#### DATASET EXTRACT ####
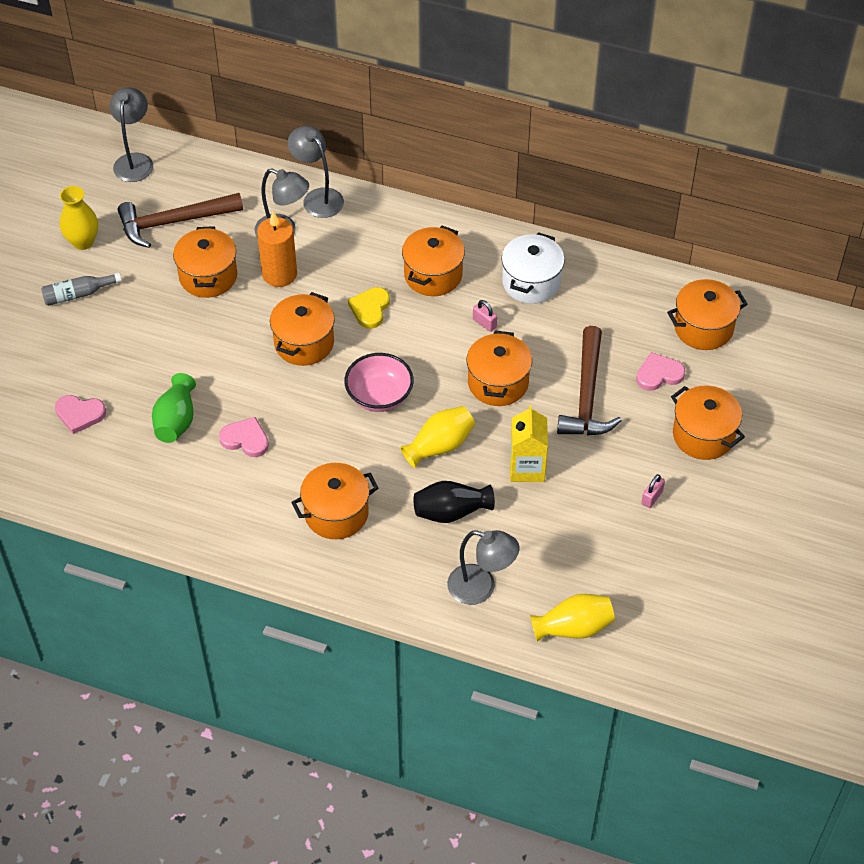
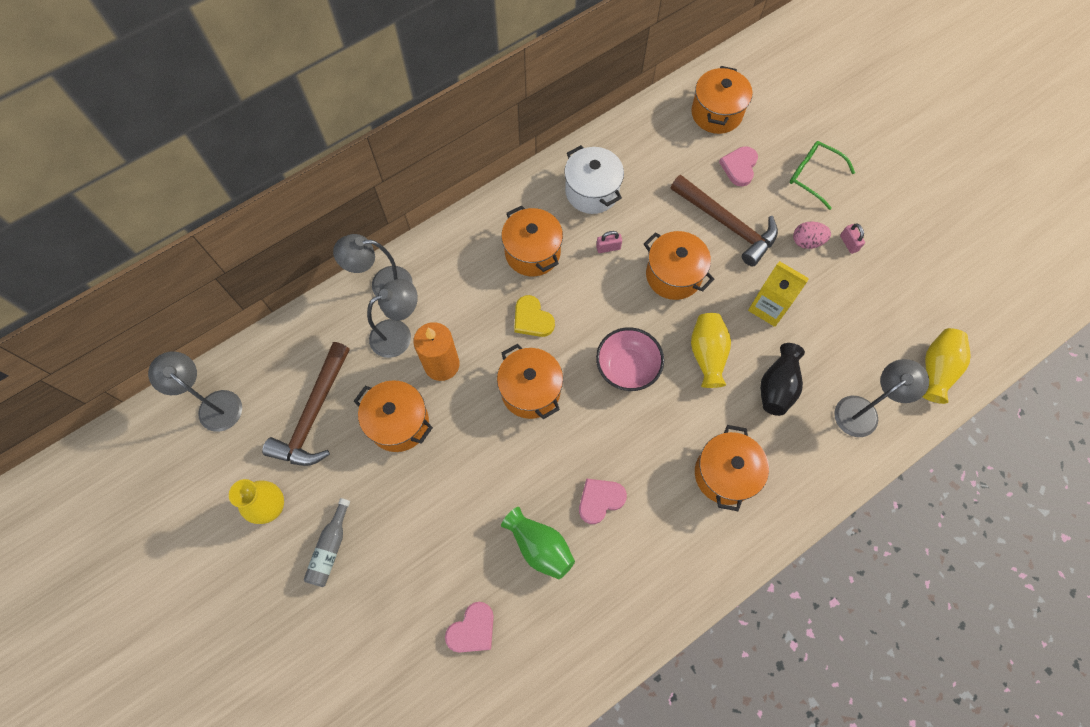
camera: 55 degrees left, 15 degrees up
(623, 464) = (807, 241): none -> pink egg
(703, 435) = (813, 176): orange pot -> green glasses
####
Restate the material above word for word, omitting the pictures.

camera: 55 degrees left, 15 degrees up
(623, 464) = (807, 241): none -> pink egg
(703, 435) = (813, 176): orange pot -> green glasses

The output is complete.